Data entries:
───
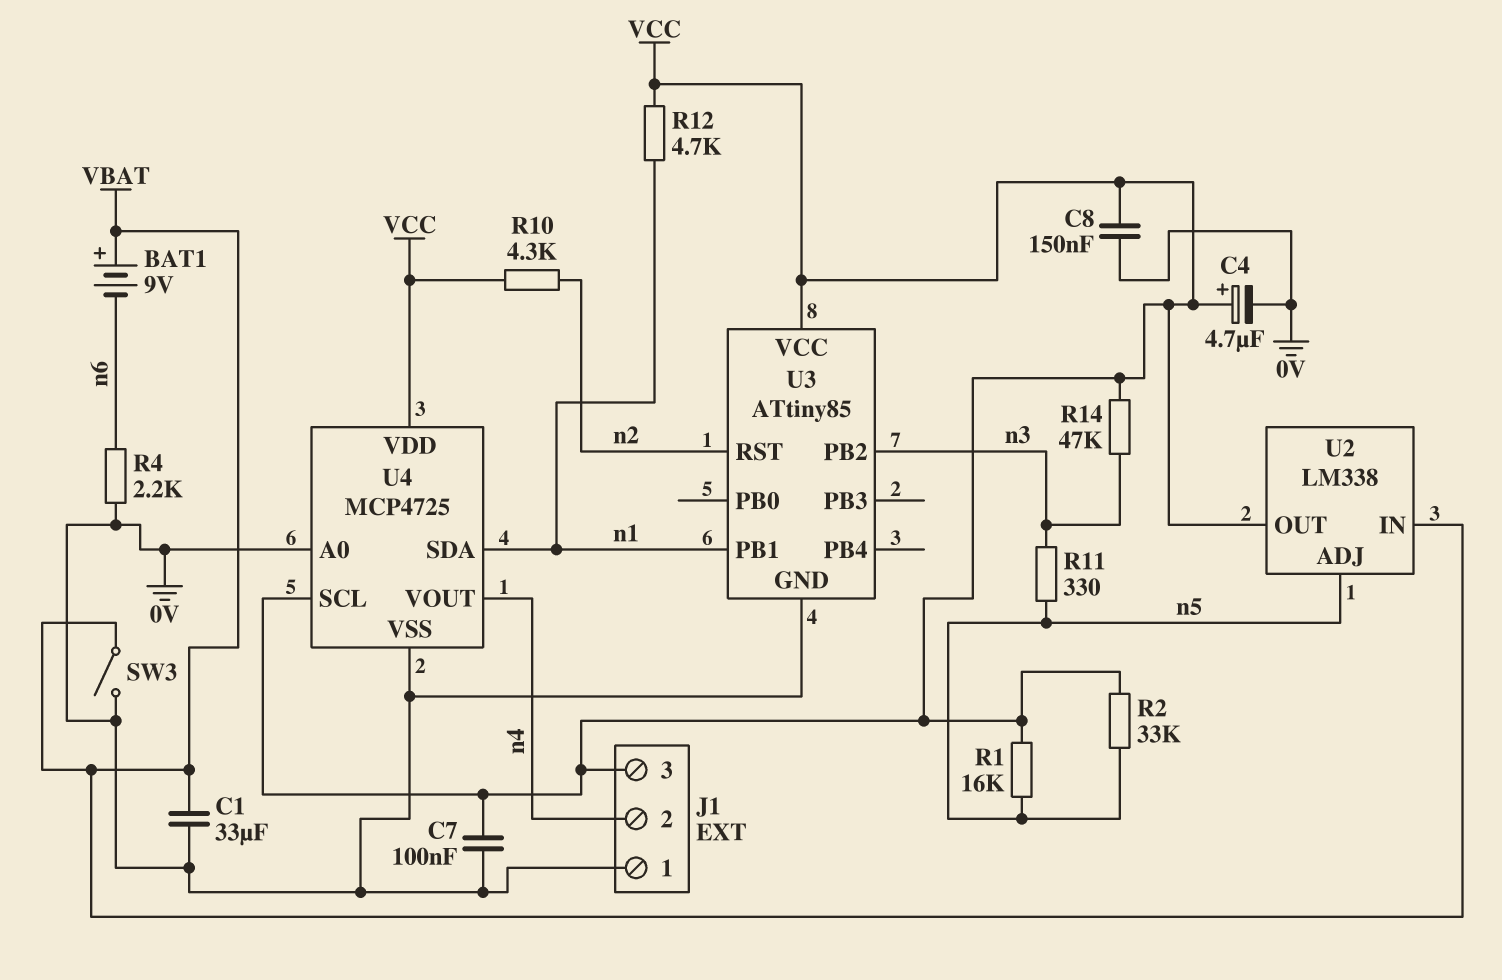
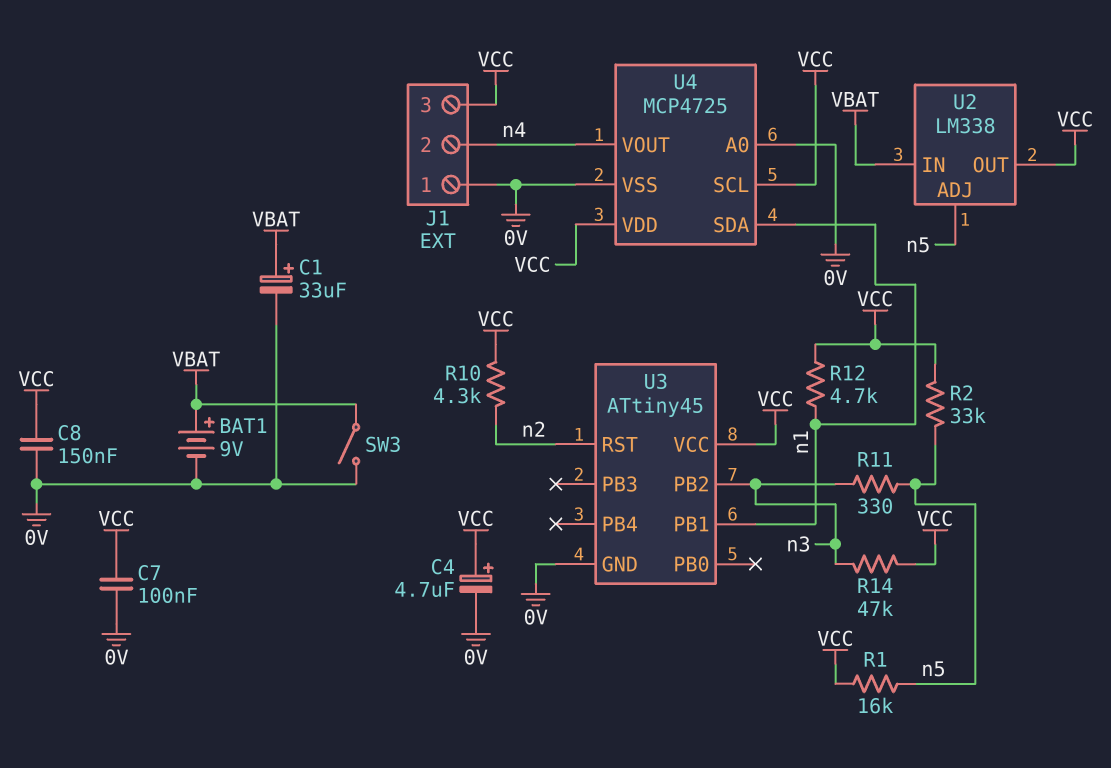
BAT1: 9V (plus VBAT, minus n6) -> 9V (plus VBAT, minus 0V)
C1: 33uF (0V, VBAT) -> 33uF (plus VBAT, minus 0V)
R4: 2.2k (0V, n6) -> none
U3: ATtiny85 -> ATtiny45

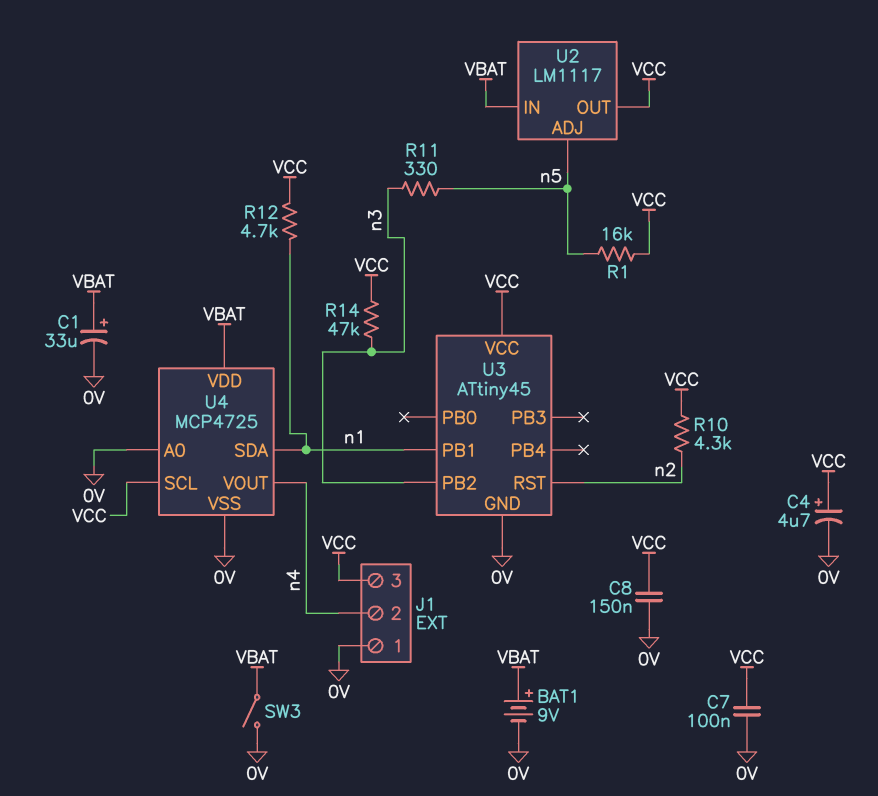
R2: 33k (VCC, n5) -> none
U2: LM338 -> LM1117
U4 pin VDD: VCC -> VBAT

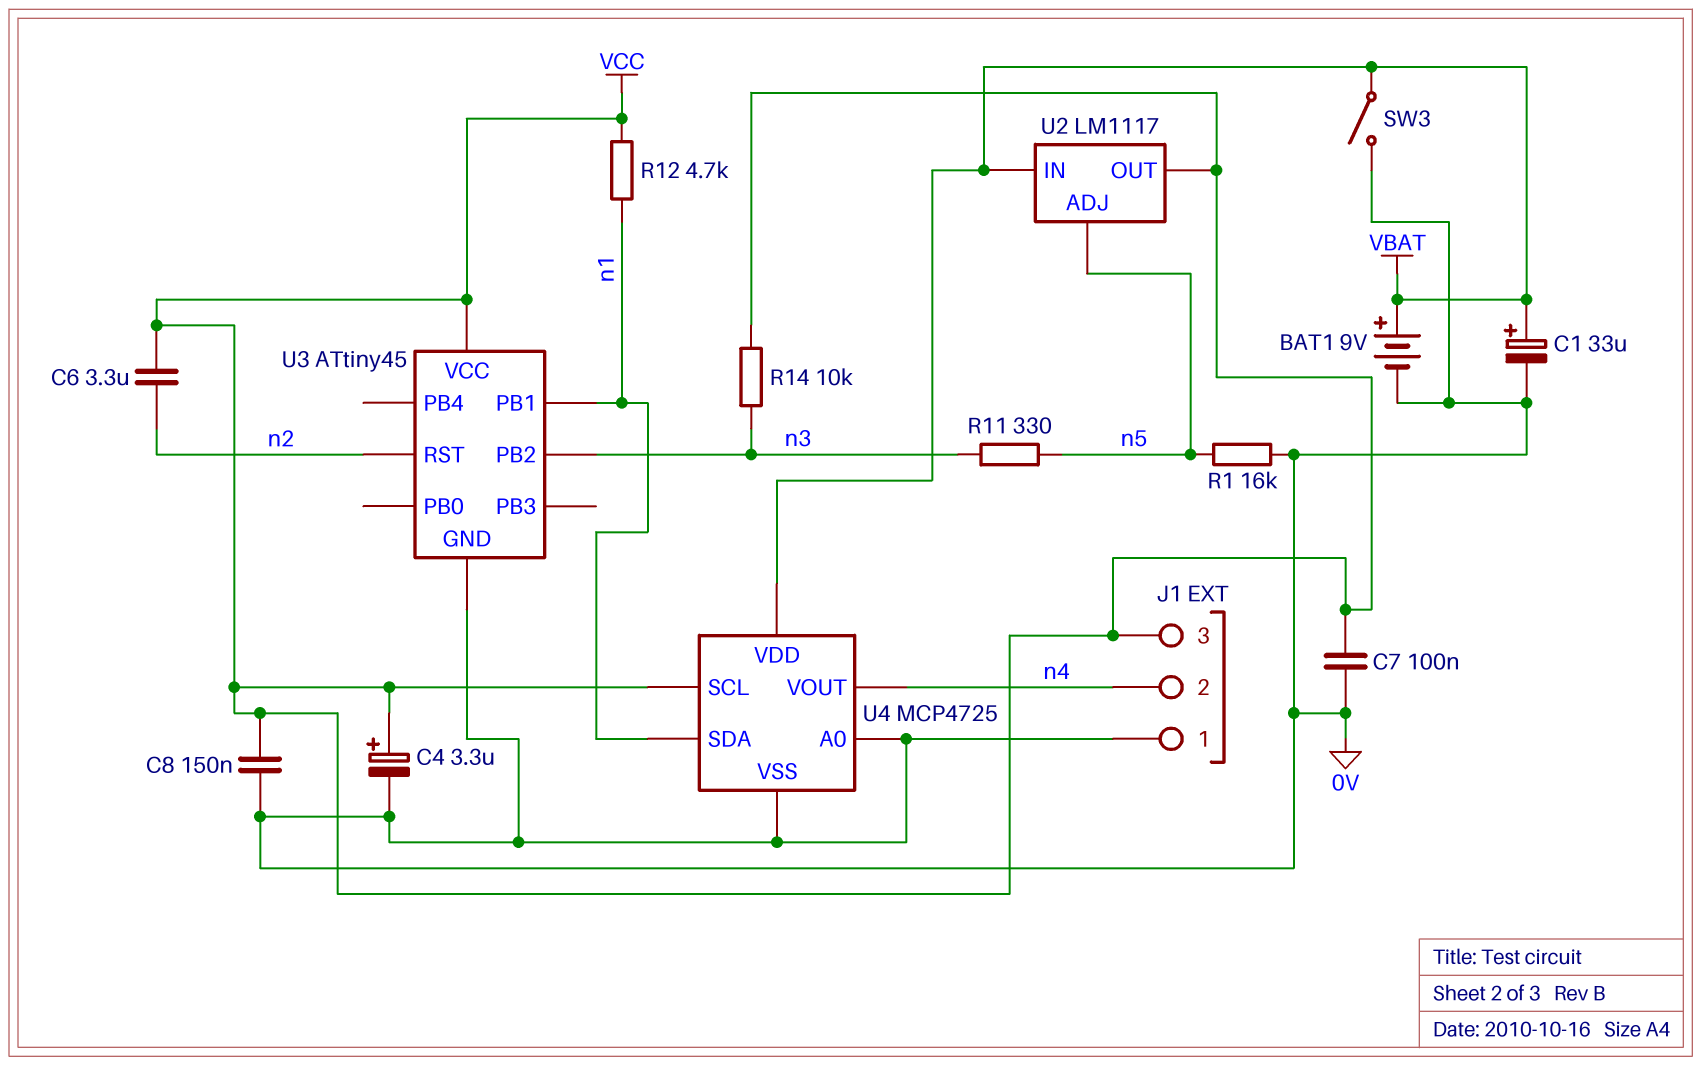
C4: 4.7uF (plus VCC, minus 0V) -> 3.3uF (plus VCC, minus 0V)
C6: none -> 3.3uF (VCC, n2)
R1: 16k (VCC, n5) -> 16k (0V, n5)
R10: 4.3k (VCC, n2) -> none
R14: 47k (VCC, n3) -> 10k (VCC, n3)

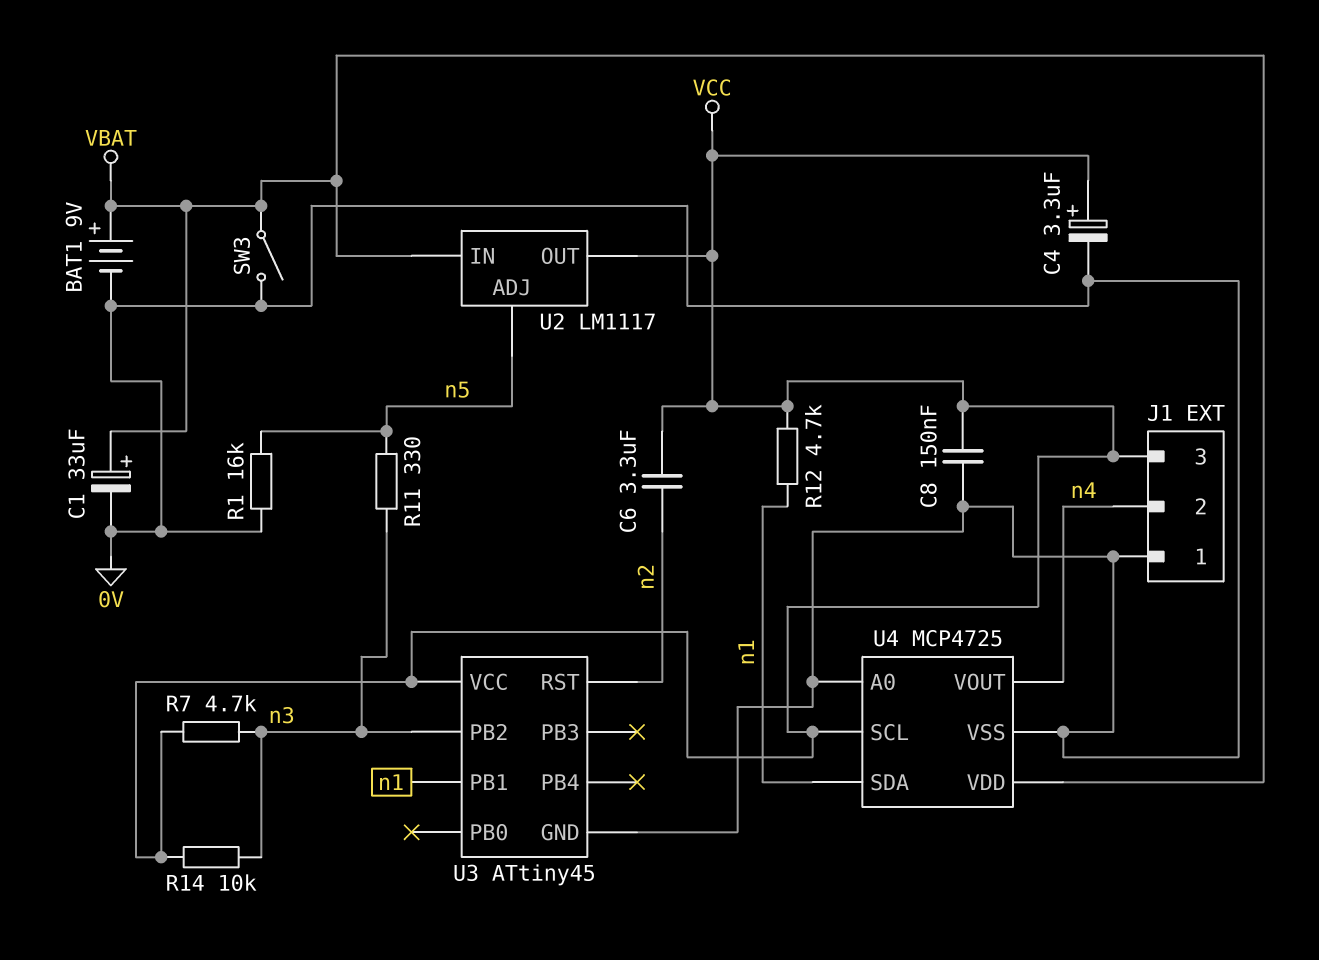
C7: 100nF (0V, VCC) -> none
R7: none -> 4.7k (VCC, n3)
───
_Goal of the exercise_: An exact repeat of all the data is required, pictures excluded.

_Task response_:
BAT1: 9V (plus VBAT, minus n6) -> 9V (plus VBAT, minus 0V)
C1: 33uF (0V, VBAT) -> 33uF (plus VBAT, minus 0V)
R4: 2.2k (0V, n6) -> none
U3: ATtiny85 -> ATtiny45

R2: 33k (VCC, n5) -> none
U2: LM338 -> LM1117
U4 pin VDD: VCC -> VBAT

C4: 4.7uF (plus VCC, minus 0V) -> 3.3uF (plus VCC, minus 0V)
C6: none -> 3.3uF (VCC, n2)
R1: 16k (VCC, n5) -> 16k (0V, n5)
R10: 4.3k (VCC, n2) -> none
R14: 47k (VCC, n3) -> 10k (VCC, n3)

C7: 100nF (0V, VCC) -> none
R7: none -> 4.7k (VCC, n3)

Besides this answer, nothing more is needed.